** RECORDS TO USE follows **

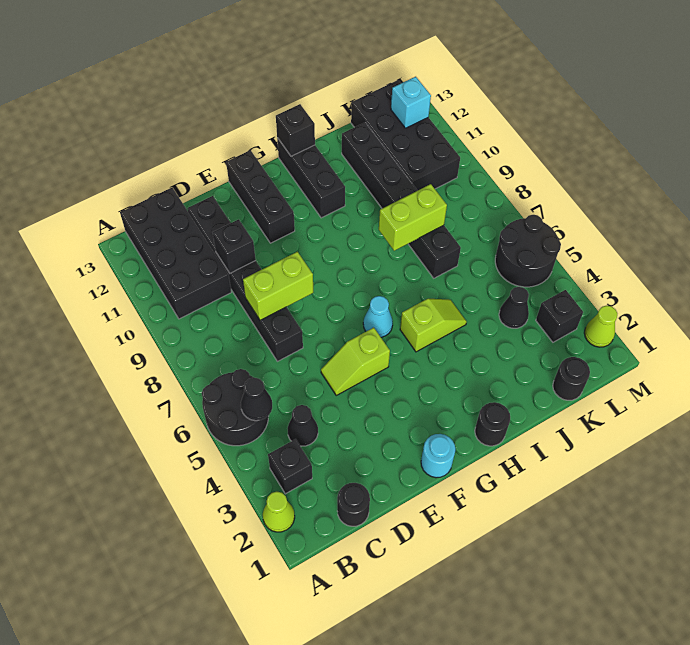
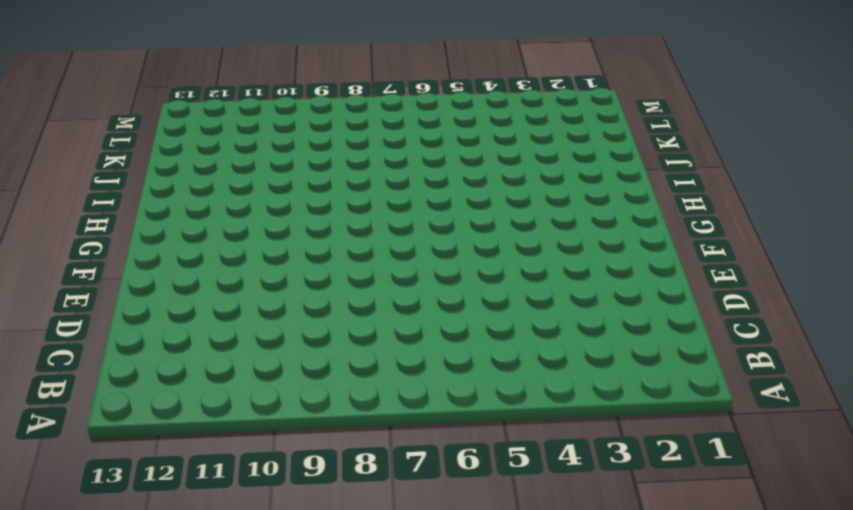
none -> lime cone A2 level 1
none -> black round brick A5:B6 level 1
none -> black brick B3 level 1

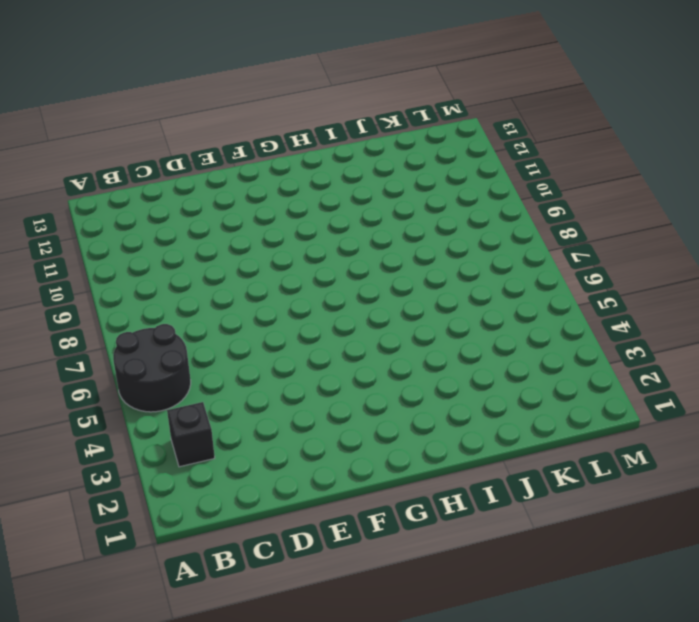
none -> lime cone A2 level 1
none -> black brick B10:C13 level 1
none -> black round brick C1 level 1

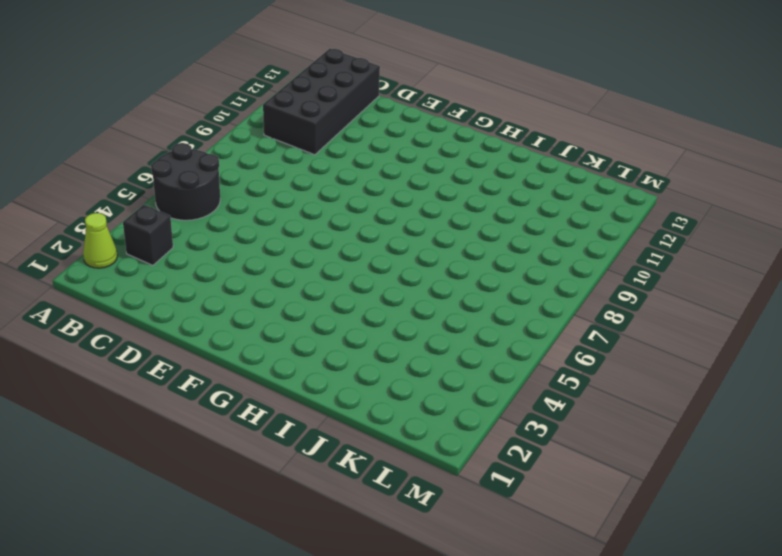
none -> black round brick C1 level 1
none -> black cone C4 level 1
none -> black brick D7:D12 level 1

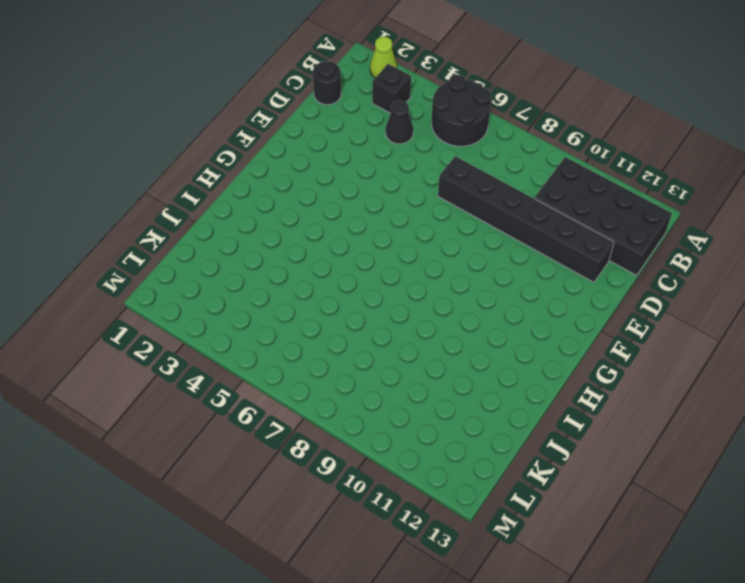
none -> lime slope E5:F5 level 1 top F
none -> cyan round brick F1 level 1
none -> black brick F11:F13 level 1

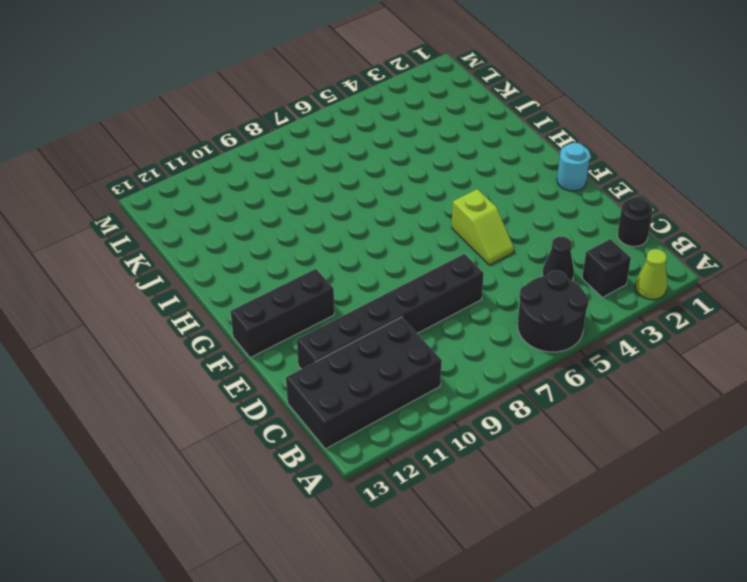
none -> cyan cone G6 level 1
none -> black round brick H1 level 1
none -> lime slope H5:I5 level 1 top H

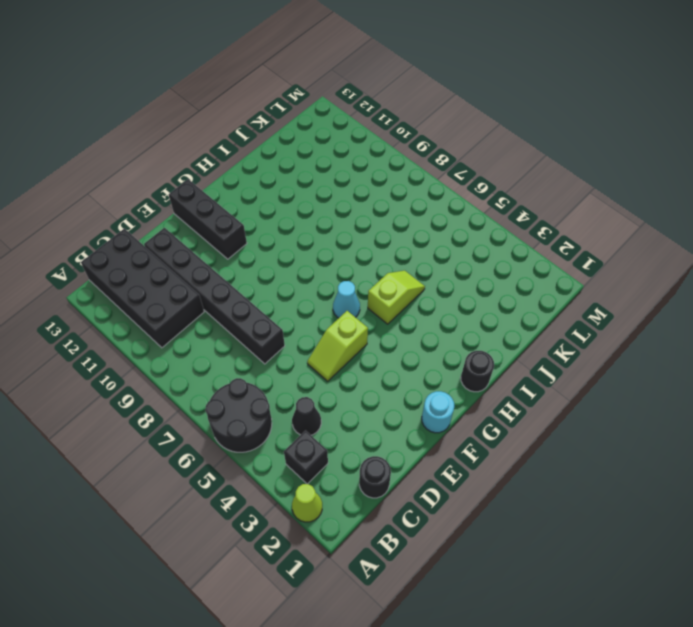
none -> black brick H11:H13 level 1
none -> black brick J7:J12 level 1
none -> black round brick K1 level 1

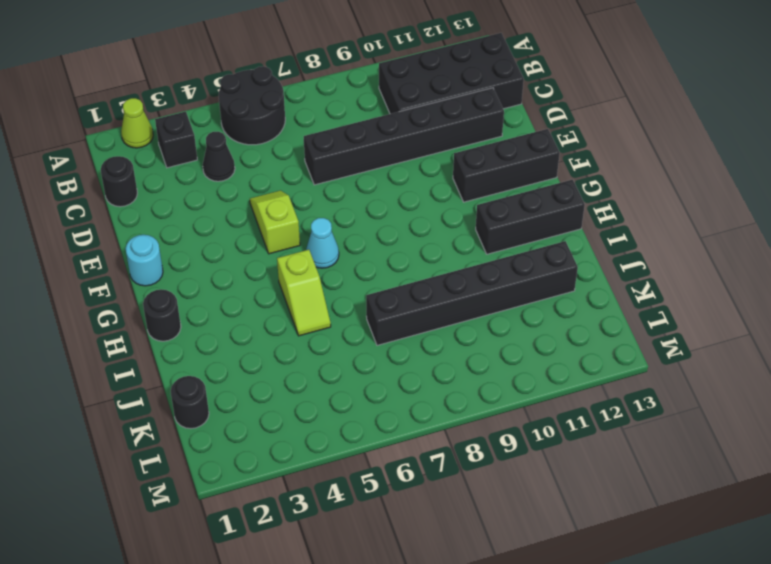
none -> black cone K4 level 1
none -> black brick K10:L13 level 1
none -> black brick L3 level 1

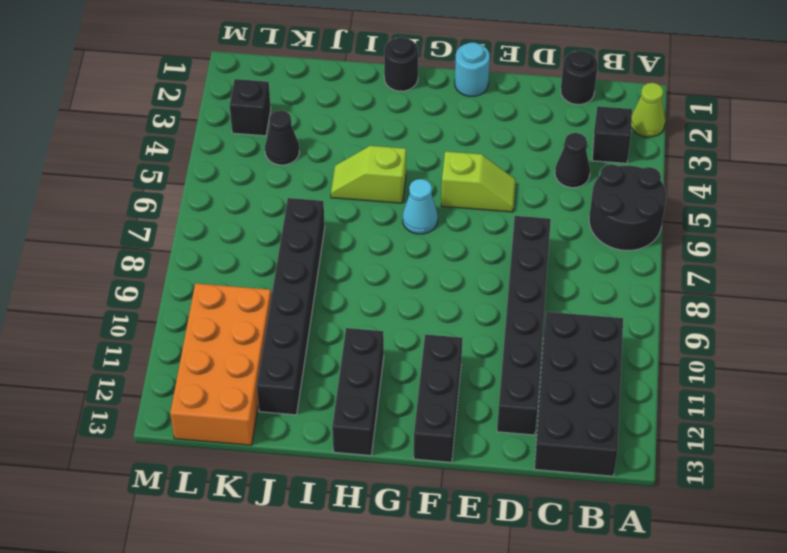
orange brick K10:L13 level 1 -> black brick K10:L13 level 1
none -> black round brick K1 level 1
none -> black round brick L5:M6 level 1
none -> lime cone M2 level 1

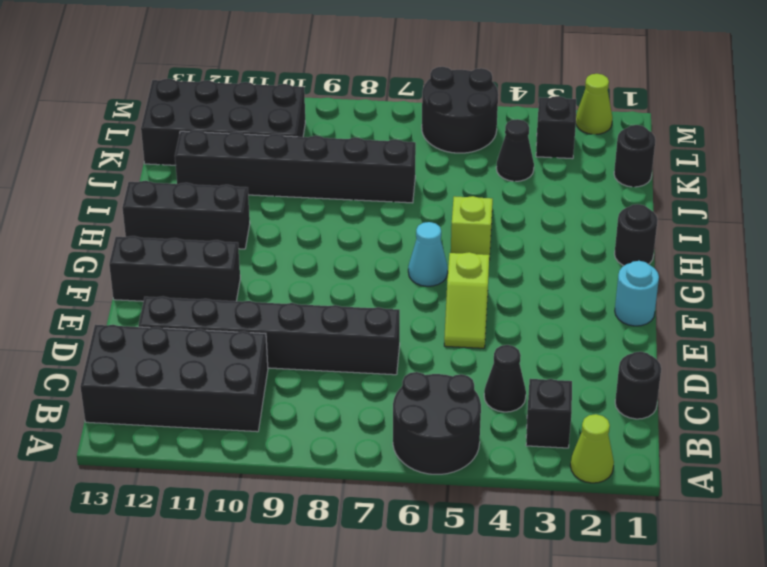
none -> black cone B5 level 2
none -> lime brick D8:E8 level 2
none -> black brick D10 level 2

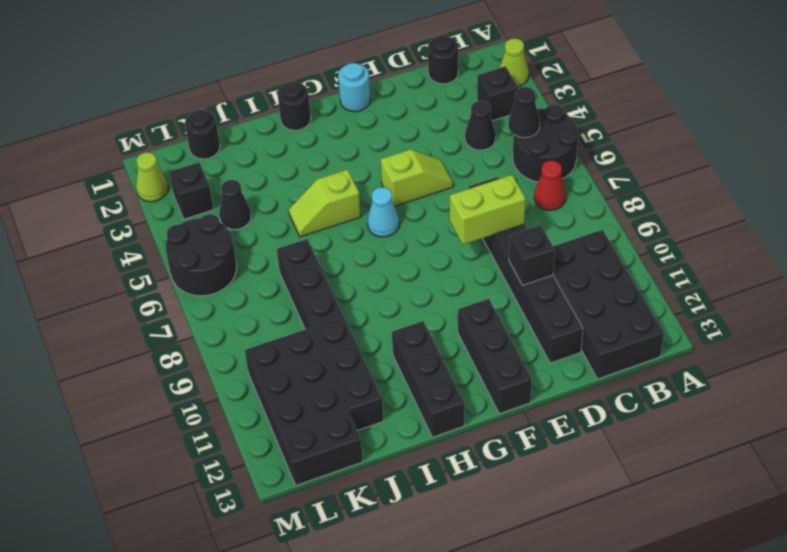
red cone B7 level 1 -> none
none -> black brick H13 level 2
none -> lime brick I8:J8 level 2
none -> cyan brick L12 level 2

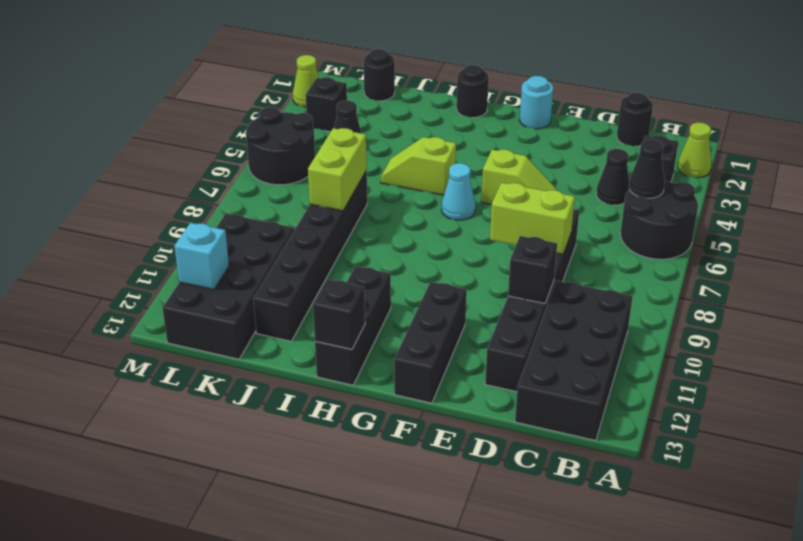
lime brick J7:J8 level 2 -> lime brick I8:J8 level 2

** End of RECORDS TO USE **

WHAT IS BEING ASKED: Using the data above, copy exactly the lines from the one containing "none -> lime slope E5:F5 level 1 top F" to the one containing "none -> black round brick L5:M6 level 1", inclusive. Exclude the pictures.

FINAL ANSWER:
none -> lime slope E5:F5 level 1 top F
none -> cyan round brick F1 level 1
none -> black brick F11:F13 level 1

none -> cyan cone G6 level 1
none -> black round brick H1 level 1
none -> lime slope H5:I5 level 1 top H

none -> black brick H11:H13 level 1
none -> black brick J7:J12 level 1
none -> black round brick K1 level 1

none -> black cone K4 level 1
none -> black brick K10:L13 level 1
none -> black brick L3 level 1

orange brick K10:L13 level 1 -> black brick K10:L13 level 1
none -> black round brick K1 level 1
none -> black round brick L5:M6 level 1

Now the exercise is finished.